▶ About this exercise: Set every record down again exactly. Do not carry over the pictures.

Object matching data
—————
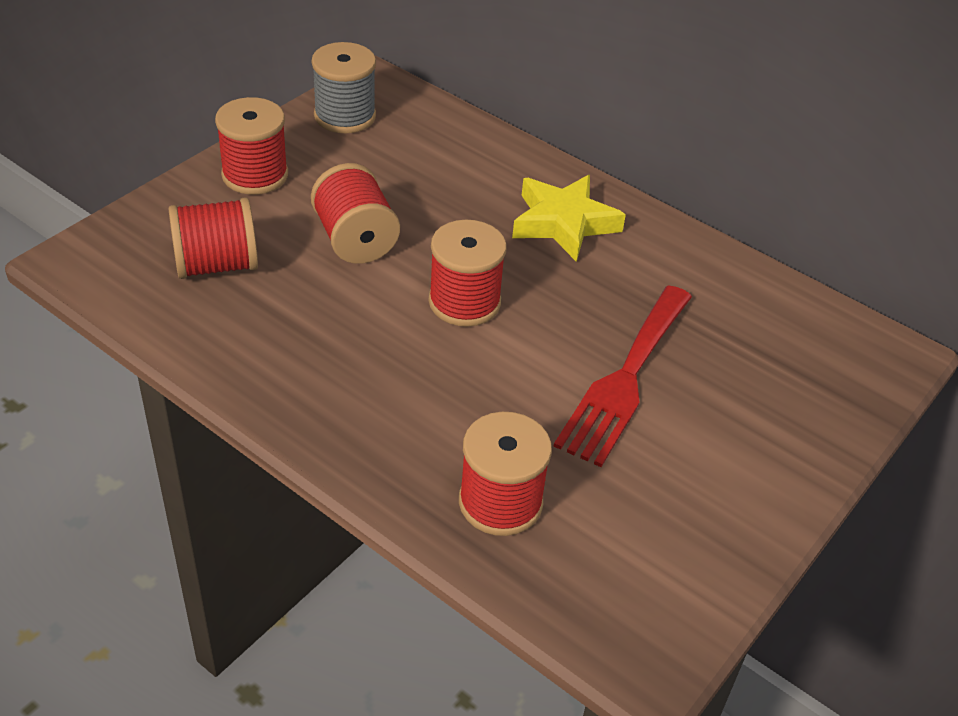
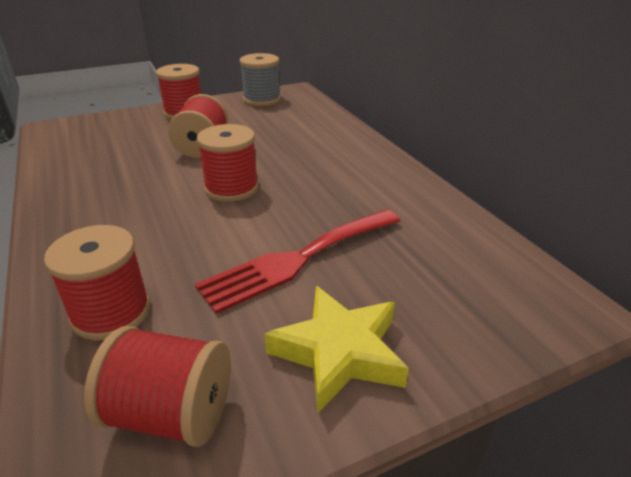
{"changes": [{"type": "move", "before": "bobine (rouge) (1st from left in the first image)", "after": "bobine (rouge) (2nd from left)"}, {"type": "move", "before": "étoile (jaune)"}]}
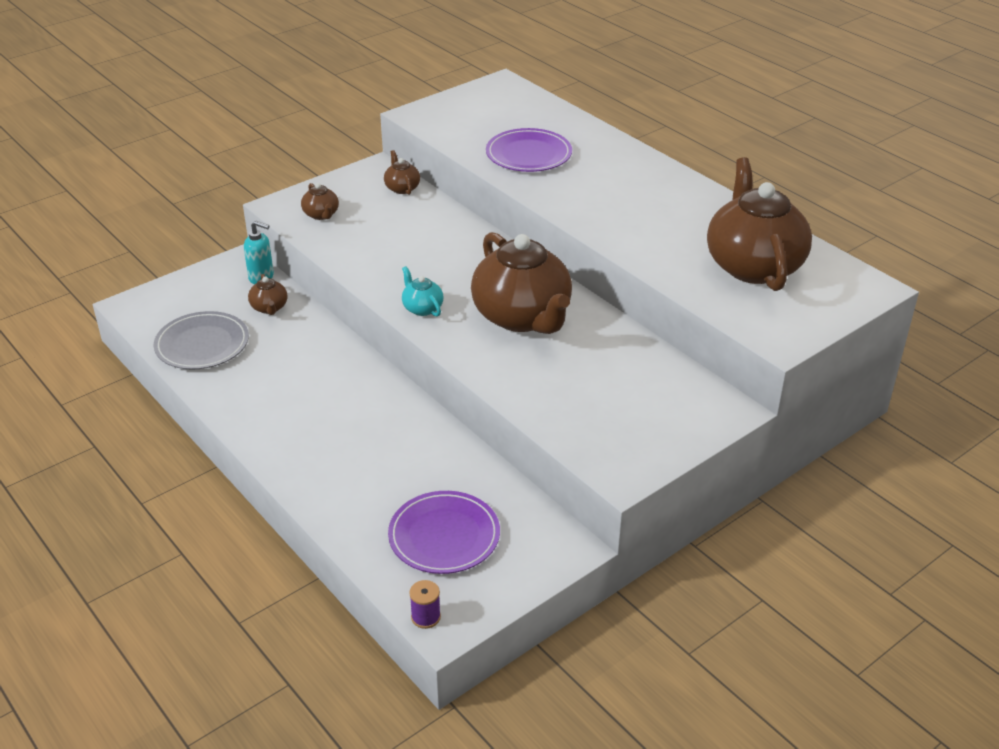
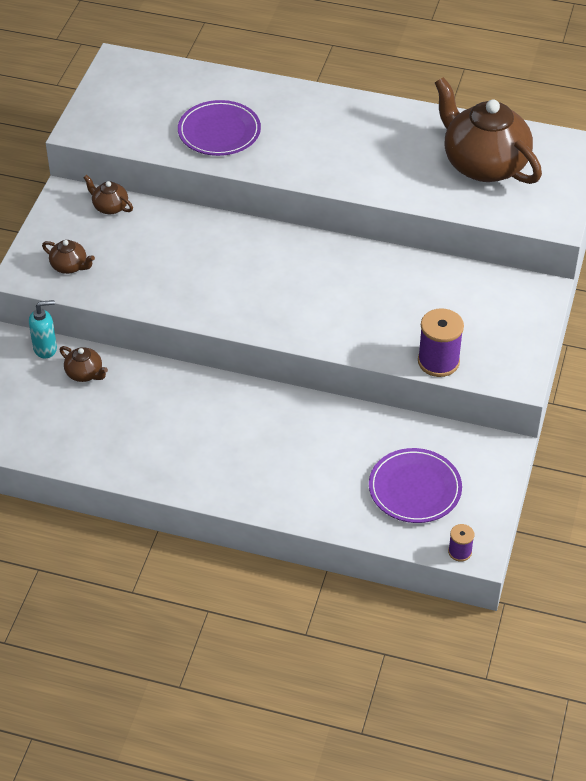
{"changes": [{"type": "insert", "after": "bobine (violet) (1st from left)"}, {"type": "delete", "before": "assiette (gris)"}, {"type": "delete", "before": "théière (turquoise)"}, {"type": "delete", "before": "théière (marron) (4th from left)"}]}
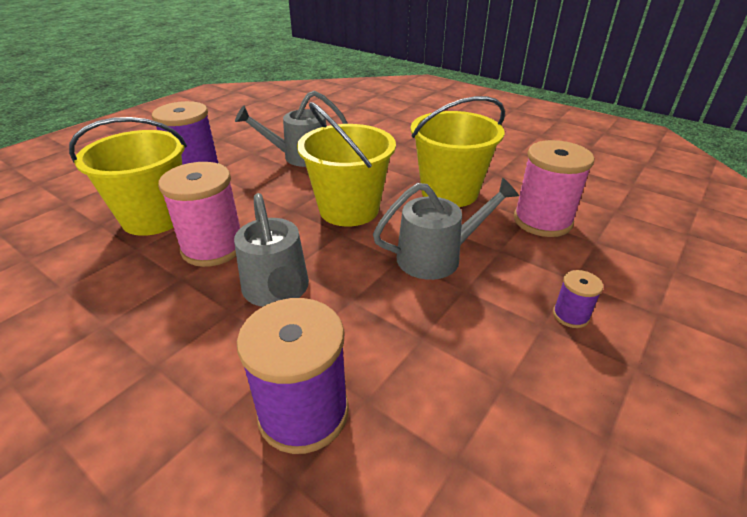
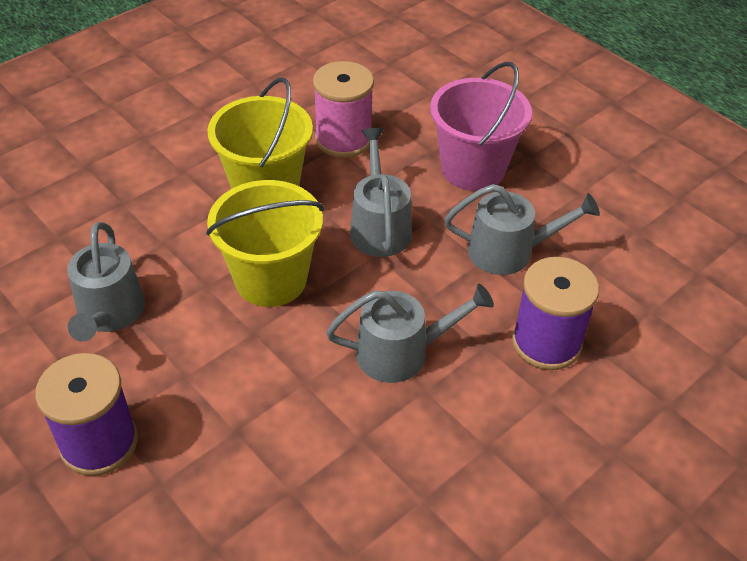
{"changes": [{"type": "replace", "before": "bobine (violet) (3rd from left)", "after": "seau (rose)"}, {"type": "insert", "after": "arrosoir (gris) (4th from left)"}, {"type": "delete", "before": "seau (jaune) (1st from left)"}, {"type": "delete", "before": "bobine (rose) (1st from left)"}]}
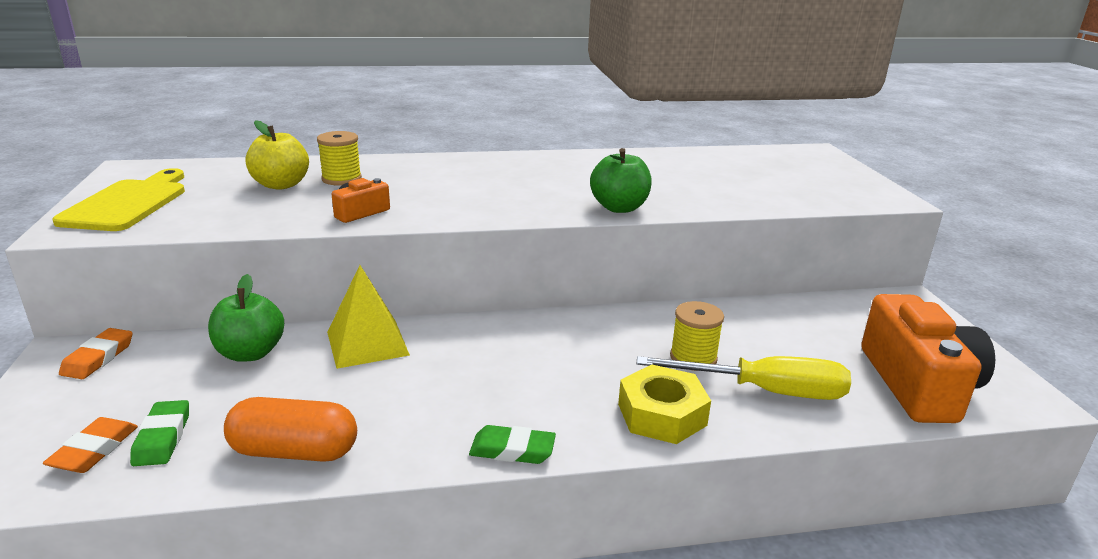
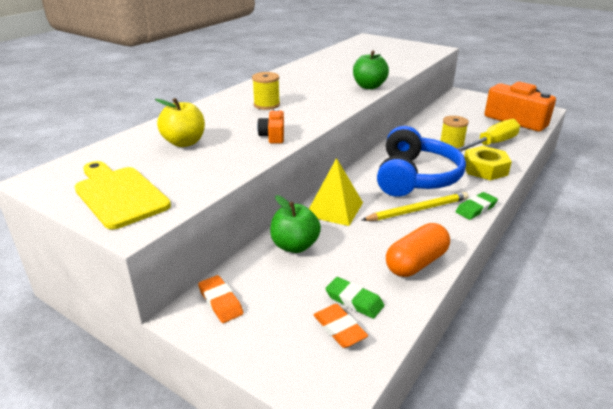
{"changes": [{"type": "move", "before": "bobine (jaune) (1st from left)"}, {"type": "insert", "after": "crayon (jaune)"}, {"type": "insert", "after": "casque audio (bleu)"}]}
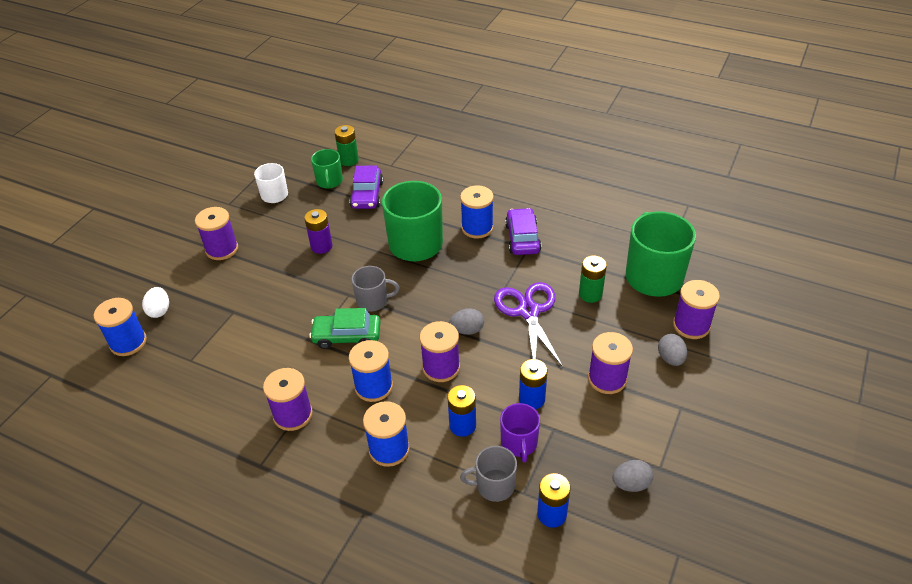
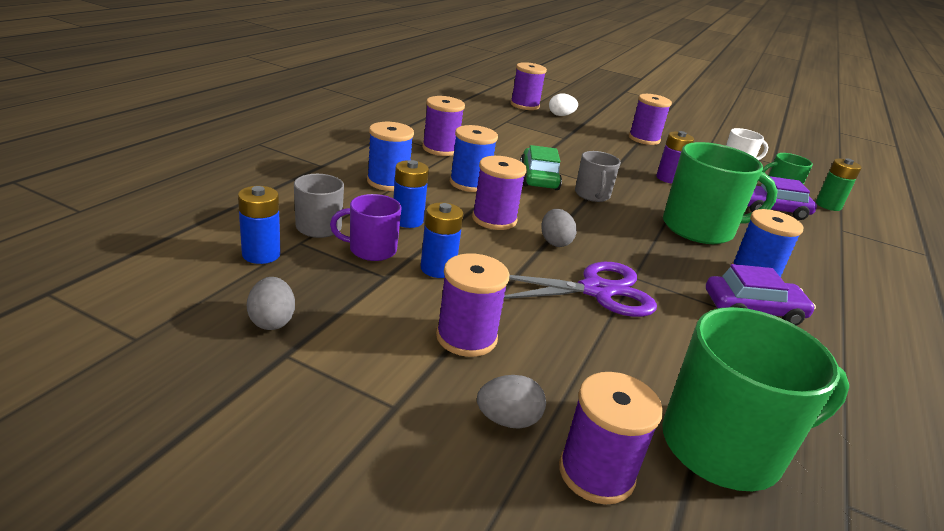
{"changes": [{"type": "recolor", "before": "bobine (bleu) (1st from left)", "after": "bobine (violet) (4th from left)"}, {"type": "delete", "before": "pile (vert) (2nd from left)"}]}
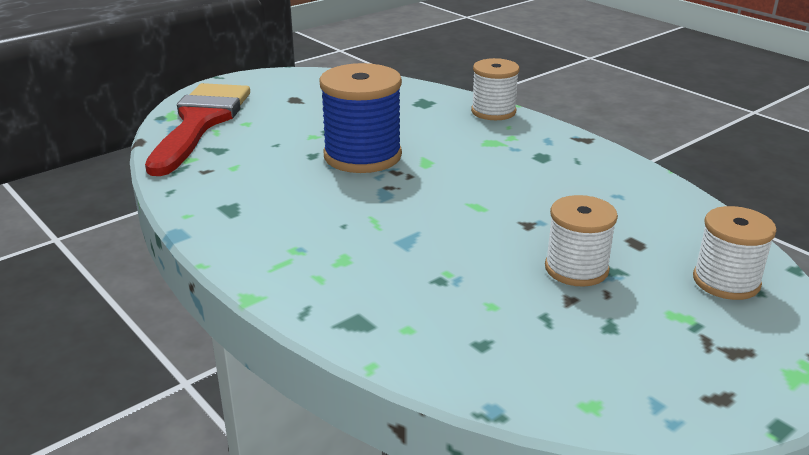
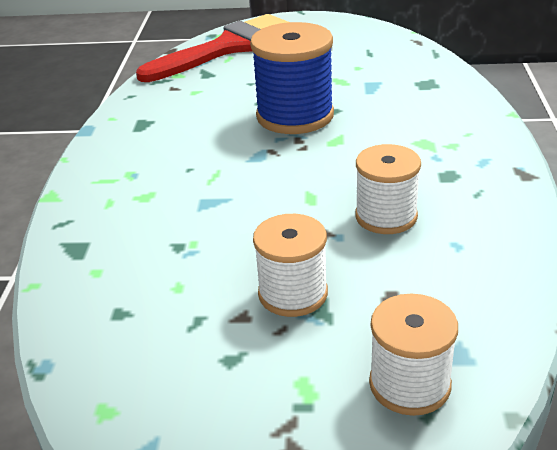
{"changes": [{"type": "move", "before": "bobine (blanc) (1st from left in the first image)", "after": "bobine (blanc) (2nd from left)"}]}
—————
▶ Task result:
{"changes": [{"type": "move", "before": "bobine (rouge) (1st from left in the first image)", "after": "bobine (rouge) (2nd from left)"}, {"type": "move", "before": "étoile (jaune)"}]}
{"changes": [{"type": "insert", "after": "bobine (violet) (1st from left)"}, {"type": "delete", "before": "assiette (gris)"}, {"type": "delete", "before": "théière (turquoise)"}, {"type": "delete", "before": "théière (marron) (4th from left)"}]}
{"changes": [{"type": "replace", "before": "bobine (violet) (3rd from left)", "after": "seau (rose)"}, {"type": "insert", "after": "arrosoir (gris) (4th from left)"}, {"type": "delete", "before": "seau (jaune) (1st from left)"}, {"type": "delete", "before": "bobine (rose) (1st from left)"}]}
{"changes": [{"type": "move", "before": "bobine (jaune) (1st from left)"}, {"type": "insert", "after": "crayon (jaune)"}, {"type": "insert", "after": "casque audio (bleu)"}]}
{"changes": [{"type": "recolor", "before": "bobine (bleu) (1st from left)", "after": "bobine (violet) (4th from left)"}, {"type": "delete", "before": "pile (vert) (2nd from left)"}]}
{"changes": [{"type": "move", "before": "bobine (blanc) (1st from left in the first image)", "after": "bobine (blanc) (2nd from left)"}]}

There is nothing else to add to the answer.